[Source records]
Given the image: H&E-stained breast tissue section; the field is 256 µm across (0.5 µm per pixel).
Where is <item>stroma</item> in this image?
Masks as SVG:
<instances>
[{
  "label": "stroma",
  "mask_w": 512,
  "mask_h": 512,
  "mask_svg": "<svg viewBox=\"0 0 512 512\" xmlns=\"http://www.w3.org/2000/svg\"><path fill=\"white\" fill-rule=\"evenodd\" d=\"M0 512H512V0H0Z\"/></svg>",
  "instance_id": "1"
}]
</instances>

> [WHAT IS EXPECTED]:
Take the entries above and transcribe them exactly.

> [TASK SOLUTION]:
Given the image: H&E-stained breast tissue section; the field is 256 µm across (0.5 µm per pixel).
Where is <item>stroma</item> in this image?
Masks as SVG:
<instances>
[{
  "label": "stroma",
  "mask_w": 512,
  "mask_h": 512,
  "mask_svg": "<svg viewBox=\"0 0 512 512\" xmlns=\"http://www.w3.org/2000/svg\"><path fill=\"white\" fill-rule=\"evenodd\" d=\"M0 512H512V0H0Z\"/></svg>",
  "instance_id": "1"
}]
</instances>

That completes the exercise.